■ Work item
First find the line with "(504, 259) = (476, 253): none -> green plane" in the entries below, then set down exactly every line through the line with "(326, 213) = (636, 148): turquoise", that line included.

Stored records
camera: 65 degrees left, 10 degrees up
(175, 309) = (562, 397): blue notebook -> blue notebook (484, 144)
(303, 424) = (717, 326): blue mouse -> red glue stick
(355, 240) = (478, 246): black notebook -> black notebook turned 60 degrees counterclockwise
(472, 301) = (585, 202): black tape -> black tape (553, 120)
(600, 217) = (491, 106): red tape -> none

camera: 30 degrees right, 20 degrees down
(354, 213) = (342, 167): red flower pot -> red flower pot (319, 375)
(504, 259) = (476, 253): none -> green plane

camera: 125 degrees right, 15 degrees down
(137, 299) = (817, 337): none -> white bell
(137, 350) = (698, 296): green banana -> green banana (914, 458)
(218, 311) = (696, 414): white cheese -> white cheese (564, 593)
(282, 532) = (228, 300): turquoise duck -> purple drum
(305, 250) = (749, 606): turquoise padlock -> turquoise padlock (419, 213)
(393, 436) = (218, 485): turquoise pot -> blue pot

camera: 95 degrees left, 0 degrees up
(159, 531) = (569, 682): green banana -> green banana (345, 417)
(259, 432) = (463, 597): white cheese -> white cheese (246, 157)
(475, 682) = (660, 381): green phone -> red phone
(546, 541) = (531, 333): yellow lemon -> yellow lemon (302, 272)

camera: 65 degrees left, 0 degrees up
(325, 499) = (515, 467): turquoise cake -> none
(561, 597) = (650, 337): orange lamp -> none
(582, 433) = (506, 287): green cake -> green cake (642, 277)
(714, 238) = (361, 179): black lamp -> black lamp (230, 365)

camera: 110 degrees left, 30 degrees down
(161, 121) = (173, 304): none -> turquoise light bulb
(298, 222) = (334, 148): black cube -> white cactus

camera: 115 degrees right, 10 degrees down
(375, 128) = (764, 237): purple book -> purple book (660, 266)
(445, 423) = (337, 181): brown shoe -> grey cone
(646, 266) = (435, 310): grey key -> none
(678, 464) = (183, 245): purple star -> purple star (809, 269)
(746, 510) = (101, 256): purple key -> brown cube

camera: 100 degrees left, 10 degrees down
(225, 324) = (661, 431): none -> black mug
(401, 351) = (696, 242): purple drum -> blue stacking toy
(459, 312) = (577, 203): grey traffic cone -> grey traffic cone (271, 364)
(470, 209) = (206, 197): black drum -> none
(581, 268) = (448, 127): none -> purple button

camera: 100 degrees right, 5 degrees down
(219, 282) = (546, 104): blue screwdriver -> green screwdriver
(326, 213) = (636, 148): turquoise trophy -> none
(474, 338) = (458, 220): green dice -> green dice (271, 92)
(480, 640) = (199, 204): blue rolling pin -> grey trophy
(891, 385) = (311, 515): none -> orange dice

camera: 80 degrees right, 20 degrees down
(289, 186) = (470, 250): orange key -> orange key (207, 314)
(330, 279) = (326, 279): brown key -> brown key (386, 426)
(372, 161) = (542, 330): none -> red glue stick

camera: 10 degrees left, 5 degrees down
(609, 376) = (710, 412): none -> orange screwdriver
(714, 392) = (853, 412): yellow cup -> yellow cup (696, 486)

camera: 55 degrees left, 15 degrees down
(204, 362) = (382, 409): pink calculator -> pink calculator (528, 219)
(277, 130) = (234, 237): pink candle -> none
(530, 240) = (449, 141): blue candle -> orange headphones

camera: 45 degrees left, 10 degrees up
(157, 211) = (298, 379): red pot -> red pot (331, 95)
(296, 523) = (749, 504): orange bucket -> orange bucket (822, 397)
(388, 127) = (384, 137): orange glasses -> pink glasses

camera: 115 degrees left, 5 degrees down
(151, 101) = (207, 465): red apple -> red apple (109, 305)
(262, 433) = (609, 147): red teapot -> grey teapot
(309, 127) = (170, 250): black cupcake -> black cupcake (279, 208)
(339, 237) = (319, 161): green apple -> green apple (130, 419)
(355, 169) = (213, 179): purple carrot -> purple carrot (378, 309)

■ Answer section
(504, 259) = (476, 253): none -> green plane

camera: 125 degrees right, 15 degrees down
(137, 299) = (817, 337): none -> white bell
(137, 350) = (698, 296): green banana -> green banana (914, 458)
(218, 311) = (696, 414): white cheese -> white cheese (564, 593)
(282, 532) = (228, 300): turquoise duck -> purple drum
(305, 250) = (749, 606): turquoise padlock -> turquoise padlock (419, 213)
(393, 436) = (218, 485): turquoise pot -> blue pot

camera: 95 degrees left, 0 degrees up
(159, 531) = (569, 682): green banana -> green banana (345, 417)
(259, 432) = (463, 597): white cheese -> white cheese (246, 157)
(475, 682) = (660, 381): green phone -> red phone
(546, 541) = (531, 333): yellow lemon -> yellow lemon (302, 272)

camera: 65 degrees left, 0 degrees up
(325, 499) = (515, 467): turquoise cake -> none
(561, 597) = (650, 337): orange lamp -> none
(582, 433) = (506, 287): green cake -> green cake (642, 277)
(714, 238) = (361, 179): black lamp -> black lamp (230, 365)

camera: 110 degrees left, 30 degrees down
(161, 121) = (173, 304): none -> turquoise light bulb
(298, 222) = (334, 148): black cube -> white cactus

camera: 115 degrees right, 10 degrees down
(375, 128) = (764, 237): purple book -> purple book (660, 266)
(445, 423) = (337, 181): brown shoe -> grey cone
(646, 266) = (435, 310): grey key -> none
(678, 464) = (183, 245): purple star -> purple star (809, 269)
(746, 510) = (101, 256): purple key -> brown cube

camera: 100 degrees left, 10 degrees down
(225, 324) = (661, 431): none -> black mug
(401, 351) = (696, 242): purple drum -> blue stacking toy
(459, 312) = (577, 203): grey traffic cone -> grey traffic cone (271, 364)
(470, 209) = (206, 197): black drum -> none
(581, 268) = (448, 127): none -> purple button

camera: 100 degrees right, 5 degrees down
(219, 282) = (546, 104): blue screwdriver -> green screwdriver
(326, 213) = (636, 148): turquoise trophy -> none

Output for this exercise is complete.